*EXERCISE BRIEF:* The lines needed run from the one that contains "none -> black brick G6:H6 level 1" through the end of the material below, both included; write them out exactly, with no pictures.

*RECORDS SUPPLIED:*
* * *

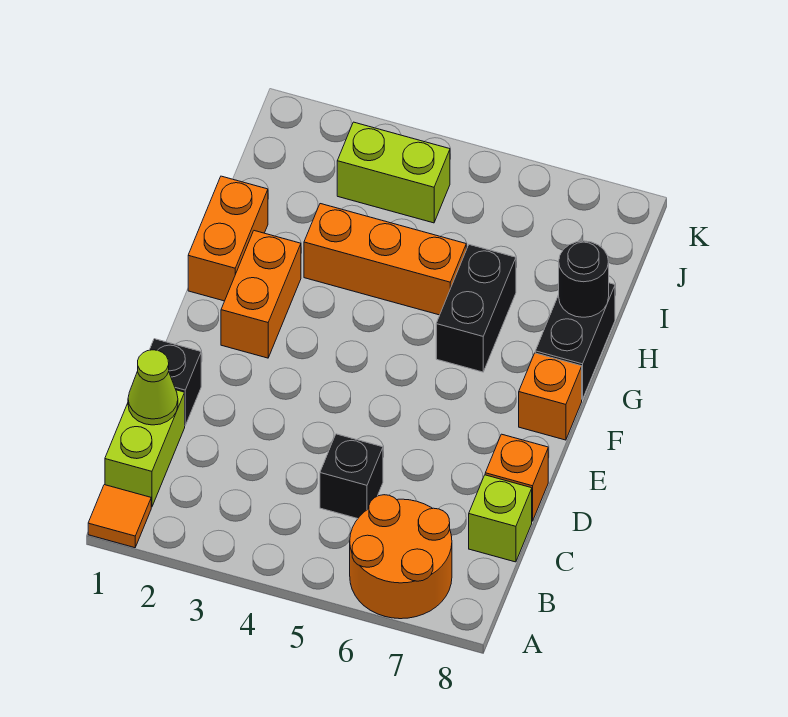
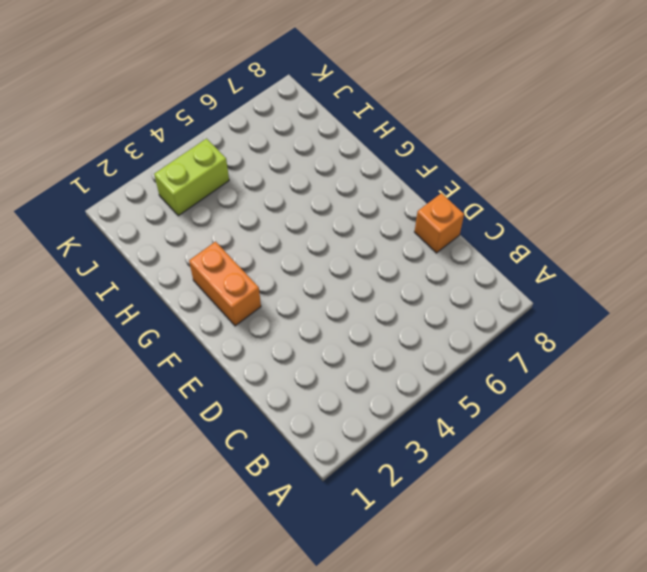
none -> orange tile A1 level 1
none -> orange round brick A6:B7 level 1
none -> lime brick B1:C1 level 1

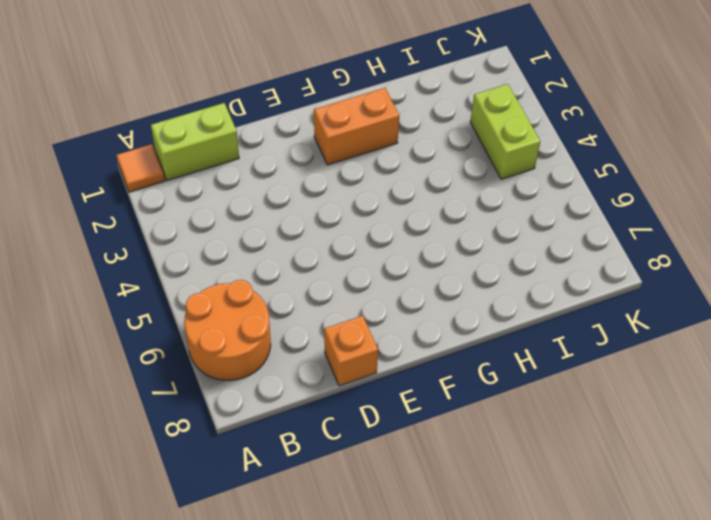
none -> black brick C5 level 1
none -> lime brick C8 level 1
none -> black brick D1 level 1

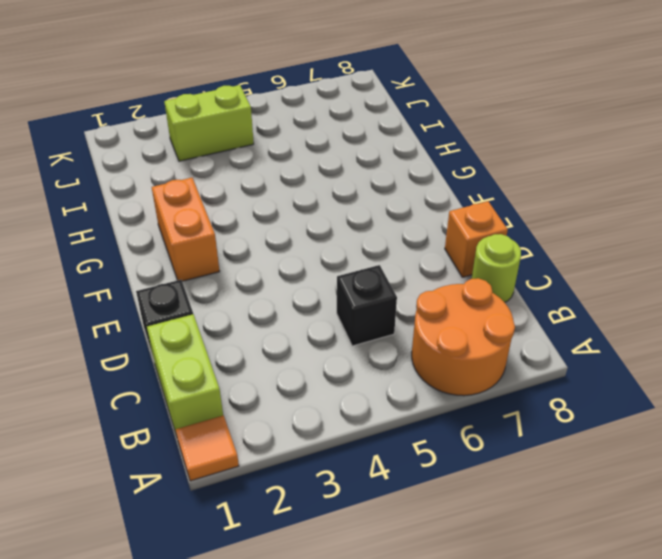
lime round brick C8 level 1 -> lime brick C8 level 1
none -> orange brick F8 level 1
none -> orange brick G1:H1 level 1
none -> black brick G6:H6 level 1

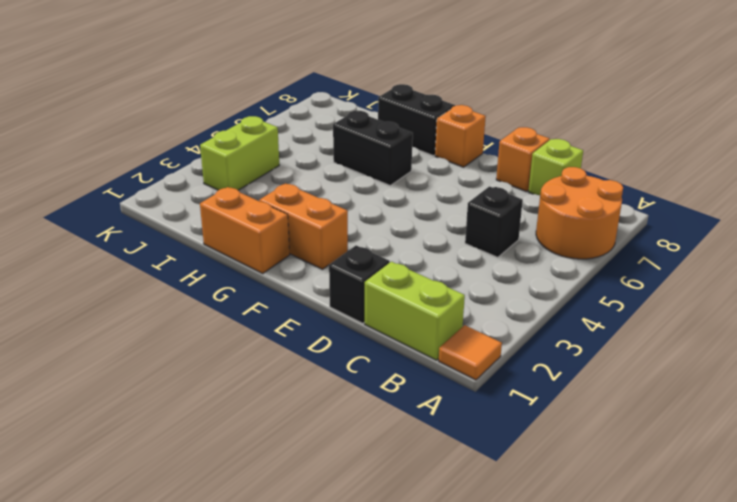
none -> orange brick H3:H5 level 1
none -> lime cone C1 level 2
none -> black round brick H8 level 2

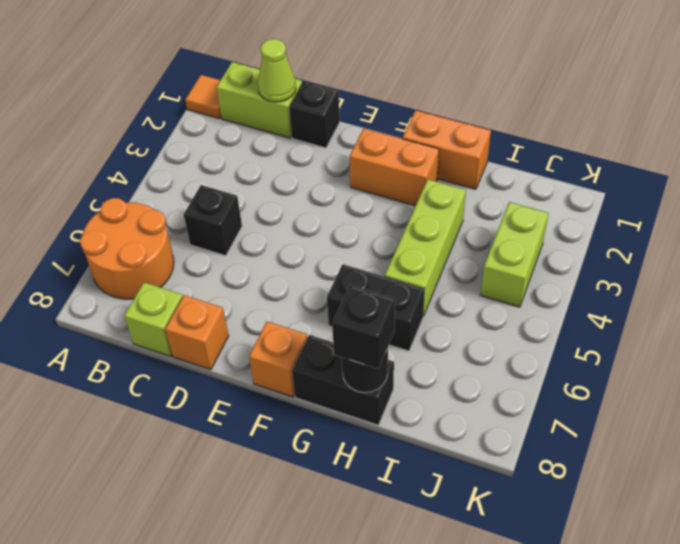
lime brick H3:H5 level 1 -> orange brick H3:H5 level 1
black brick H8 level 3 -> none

* * *

*SOLUTION TO THE PROBLEM:*
none -> black brick G6:H6 level 1

none -> orange brick H3:H5 level 1
none -> lime cone C1 level 2
none -> black round brick H8 level 2

lime brick H3:H5 level 1 -> orange brick H3:H5 level 1
black brick H8 level 3 -> none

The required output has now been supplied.